▸ **EXERCISE INPUTS**:
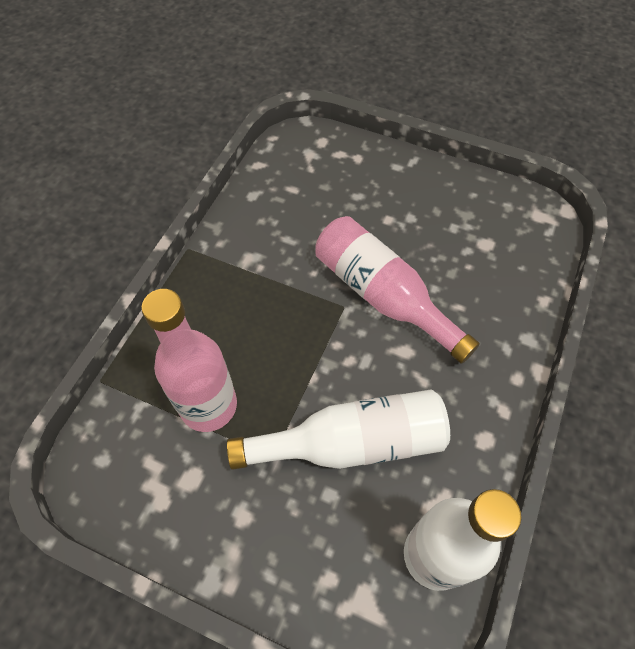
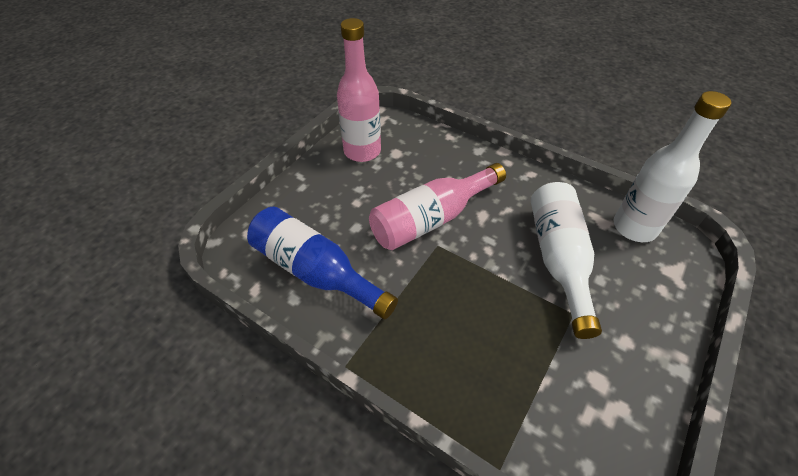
camera: 80 degrees left, 10 degrees down
(208, 405) = (528, 360): pink bottle -> pink bottle (362, 151)
(286, 204) = (316, 272): none -> blue bottle

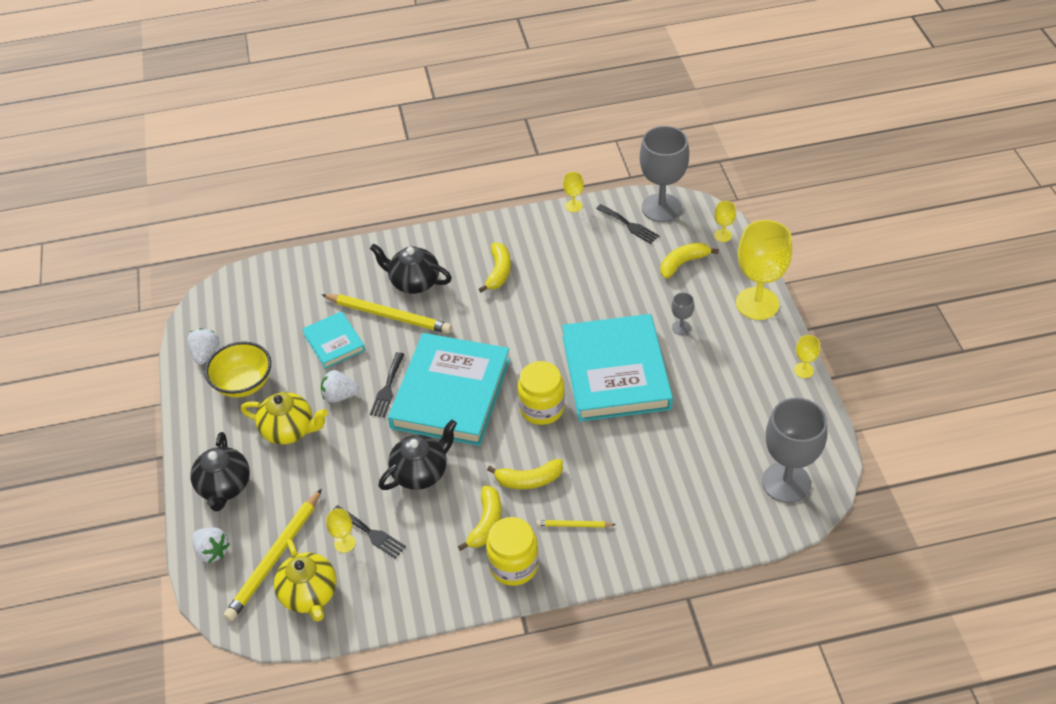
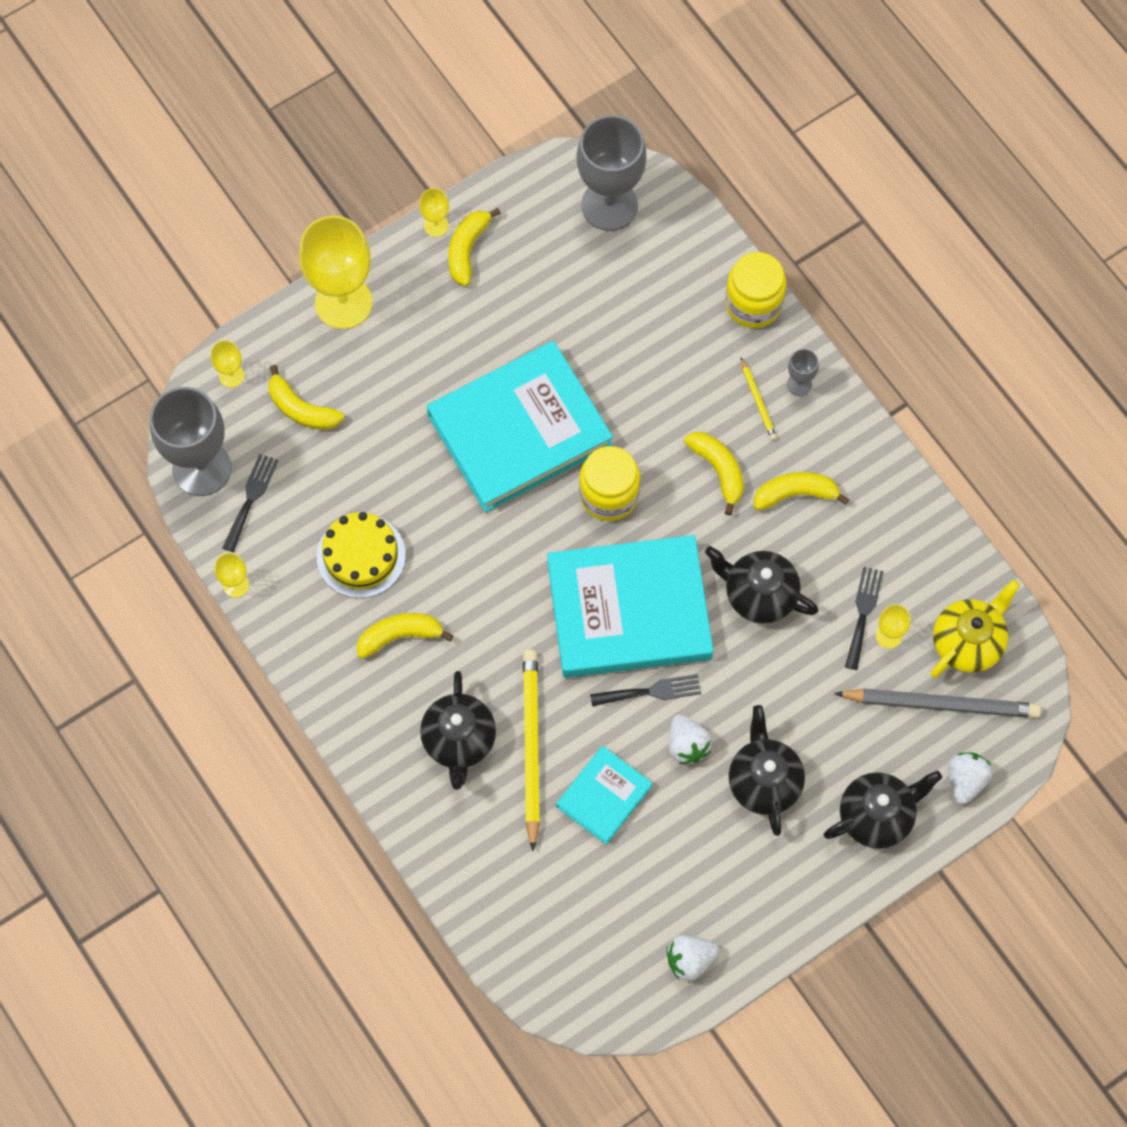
camera: 115 degrees left, 20 degrees up
(243, 383) = (717, 879): yellow bowl -> none
(275, 557) = (940, 704): yellow pencil -> grey pencil
(289, 430) = (764, 781): yellow teapot -> black teapot
(513, 565) = (835, 444): yellow jar -> yellow jar (753, 303)
(563, 267) = (361, 556): none -> yellow cake
(681, 327) = (417, 378): grey goblet -> grey goblet (799, 384)
(776, 383) = (467, 250): none -> yellow banana

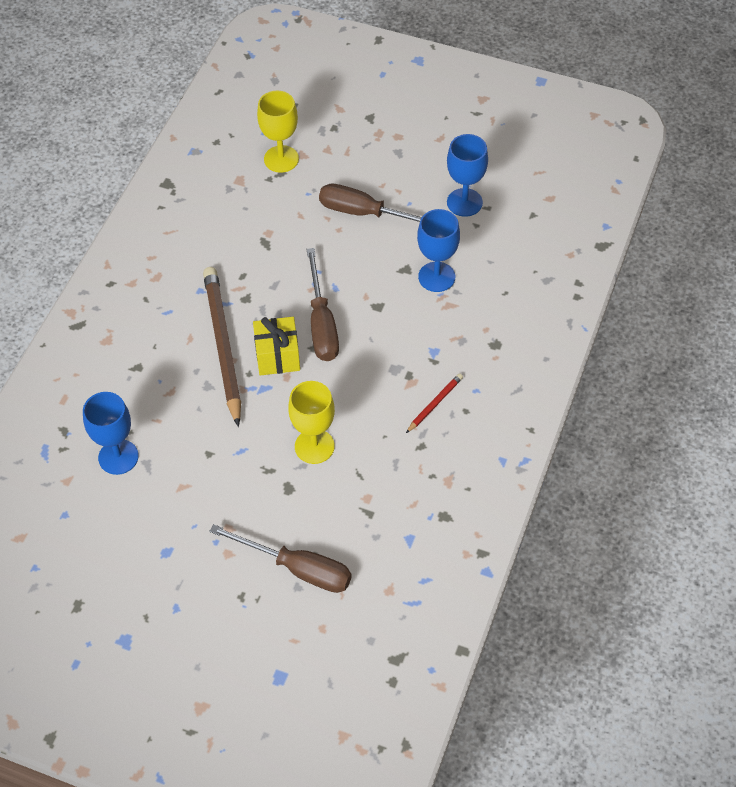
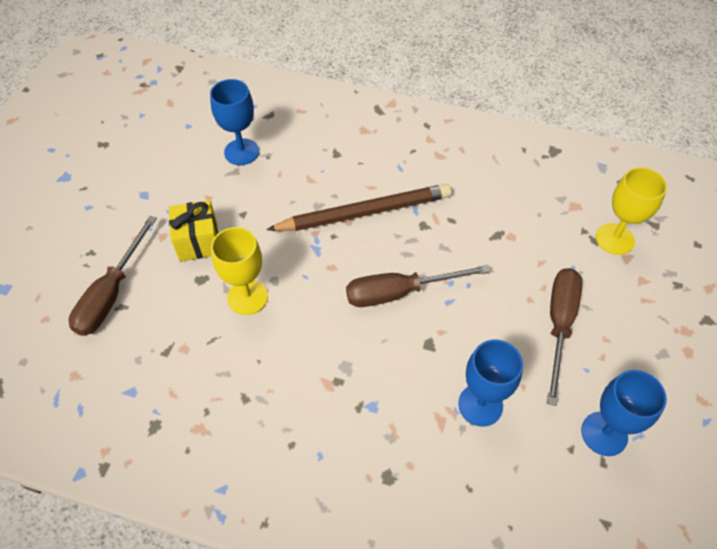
camera: 85 degrees right, 0 degrees up
(277, 356) = (355, 257): yellow gift -> yellow gift (198, 242)
(435, 404) = (300, 410): red pencil -> none

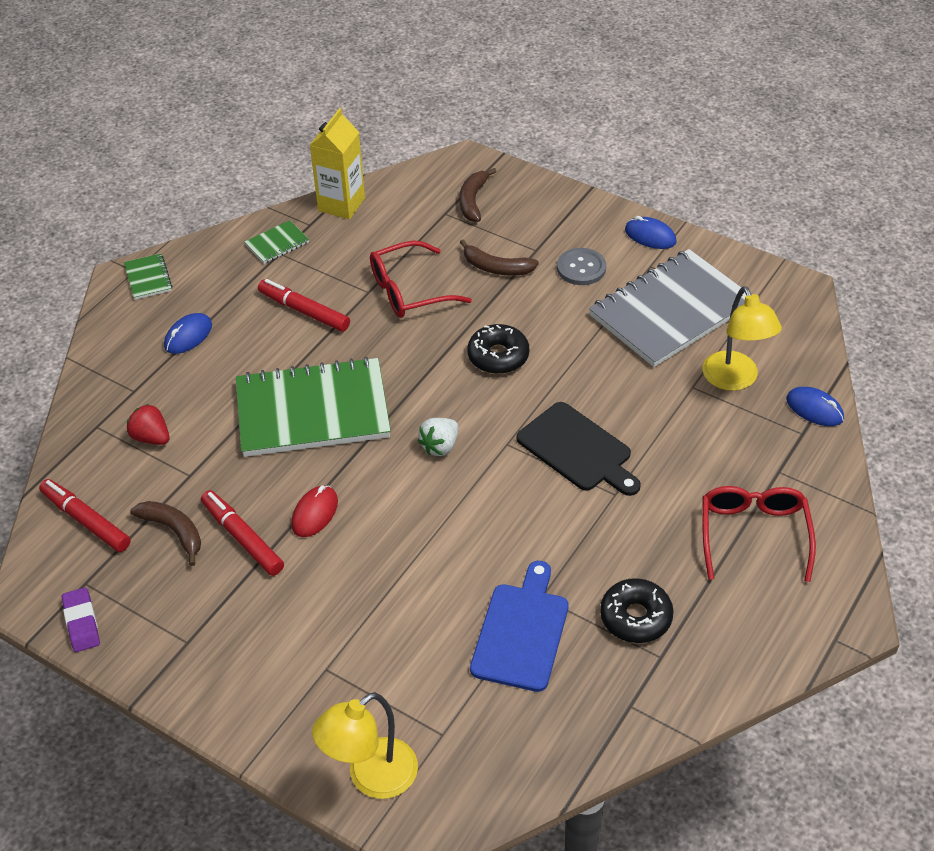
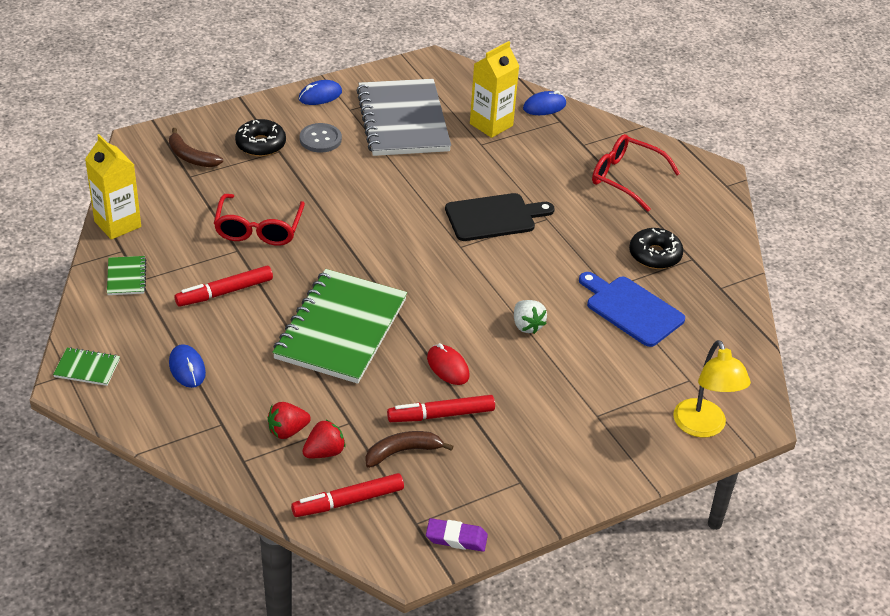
camera: 65 degrees left, 5 degrees down
(139, 475) = (324, 452): none -> red strawberry
(440, 446) = (435, 278): white strawberry -> white strawberry (527, 325)
(496, 268) = (278, 177): brown banana -> none
(498, 356) = (371, 215): black donut -> black donut (261, 144)
(735, 380) = (491, 124): yellow lamp -> yellow carton

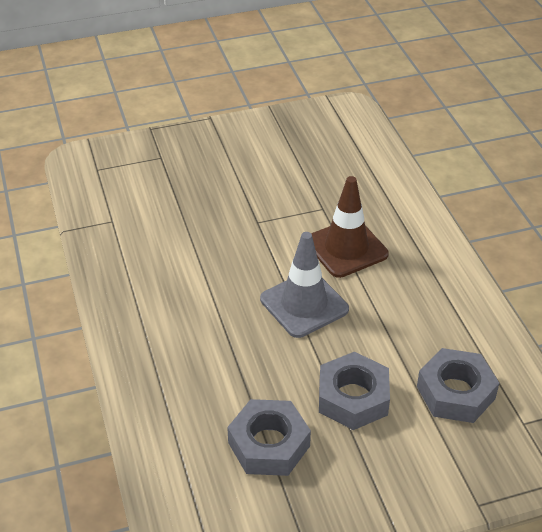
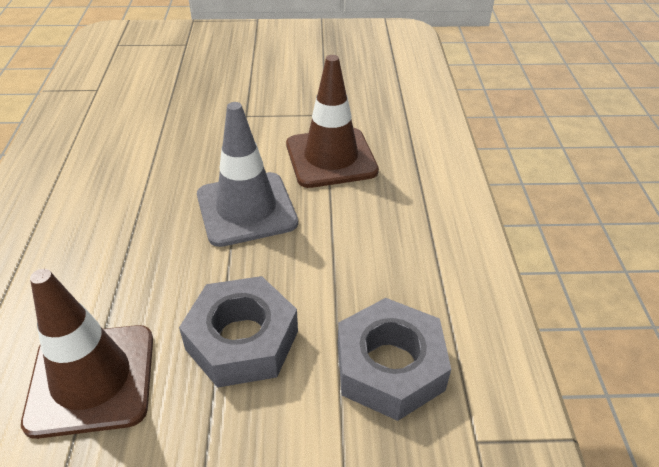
camera: 15 degrees right, 0 degrees up
(269, 444) = (92, 379): grey nut -> brown traffic cone

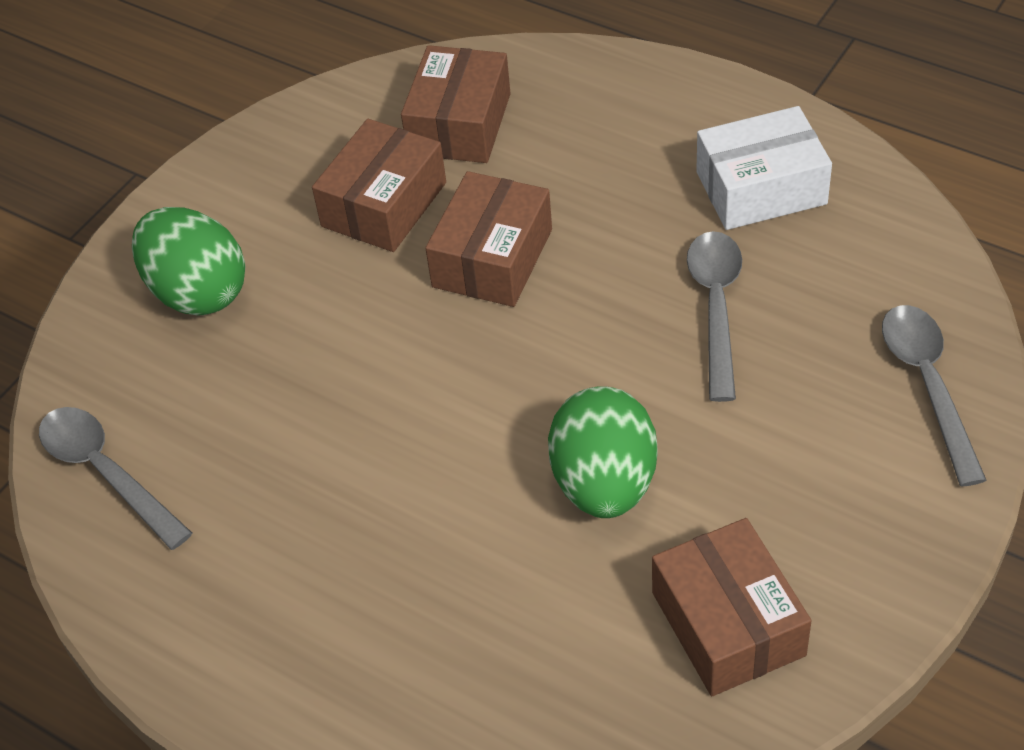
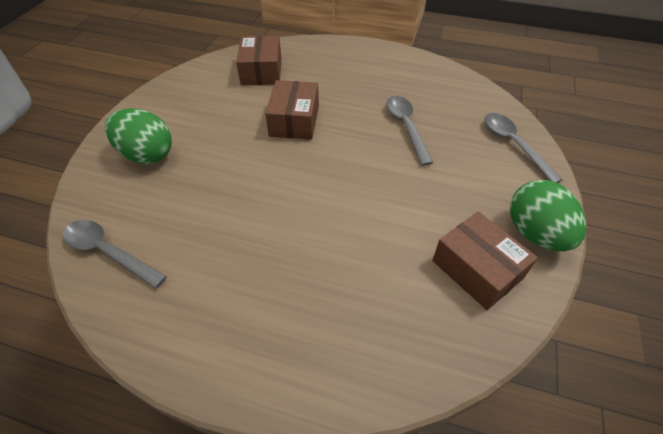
camera: 20 degrees left, 0 degrees up
(384, 204) = (235, 106): brown box -> none
(604, 483) = (386, 211): green egg -> green egg (535, 233)
(761, 188) = (404, 79): white box -> none

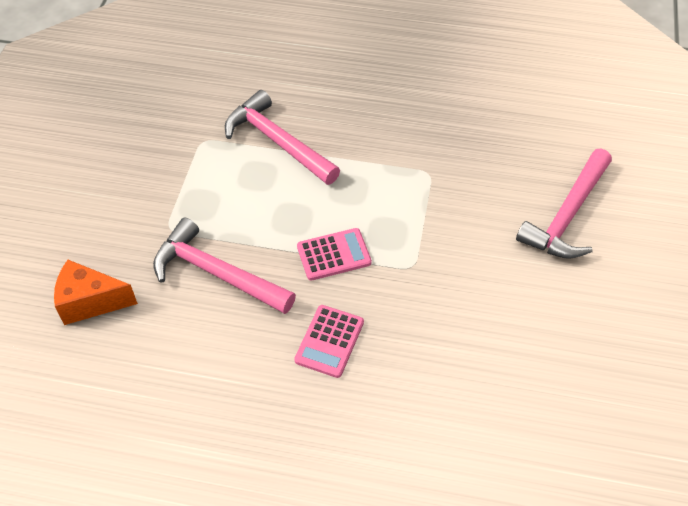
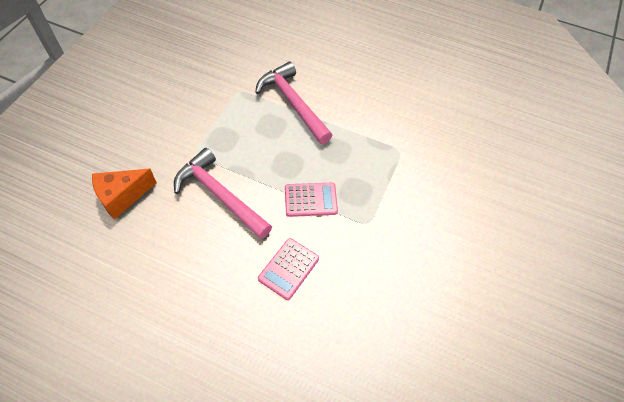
camera: 10 degrees right, 5 degrees up
(90, 302) = (122, 197): orange cheese -> orange cheese turned 45 degrees counterclockwise
(567, 215) = (500, 208): pink hammer -> none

▸ **WHAT IS REQUIRED**:
Repeat the records above exactly. Pictures do not belong in the copy.

▸ **RESULT OF THE EXERCISE**:
camera: 80 degrees left, 10 degrees down
(208, 405) = (528, 360): pink bottle -> pink bottle (362, 151)
(286, 204) = (316, 272): none -> blue bottle

camera: 115 degrees left, 20 degrees up
(243, 383) = (717, 879): yellow bowl -> none
(275, 557) = (940, 704): yellow pencil -> grey pencil
(289, 430) = (764, 781): yellow teapot -> black teapot
(513, 565) = (835, 444): yellow jar -> yellow jar (753, 303)
(563, 267) = (361, 556): none -> yellow cake
(681, 327) = (417, 378): grey goblet -> grey goblet (799, 384)
(776, 383) = (467, 250): none -> yellow banana

camera: 85 degrees right, 0 degrees up
(277, 356) = (355, 257): yellow gift -> yellow gift (198, 242)
(435, 404) = (300, 410): red pencil -> none

camera: 65 degrees left, 5 degrees down
(139, 475) = (324, 452): none -> red strawberry
(440, 446) = (435, 278): white strawberry -> white strawberry (527, 325)
(496, 268) = (278, 177): brown banana -> none
(498, 356) = (371, 215): black donut -> black donut (261, 144)
(735, 380) = (491, 124): yellow lamp -> yellow carton

camera: 15 degrees right, 0 degrees up
(269, 444) = (92, 379): grey nut -> brown traffic cone

camera: 20 degrees left, 0 degrees up
(384, 204) = (235, 106): brown box -> none
(604, 483) = (386, 211): green egg -> green egg (535, 233)
(761, 188) = (404, 79): white box -> none

camera: 10 degrees right, 5 degrees up
(90, 302) = (122, 197): orange cheese -> orange cheese turned 45 degrees counterclockwise
(567, 215) = (500, 208): pink hammer -> none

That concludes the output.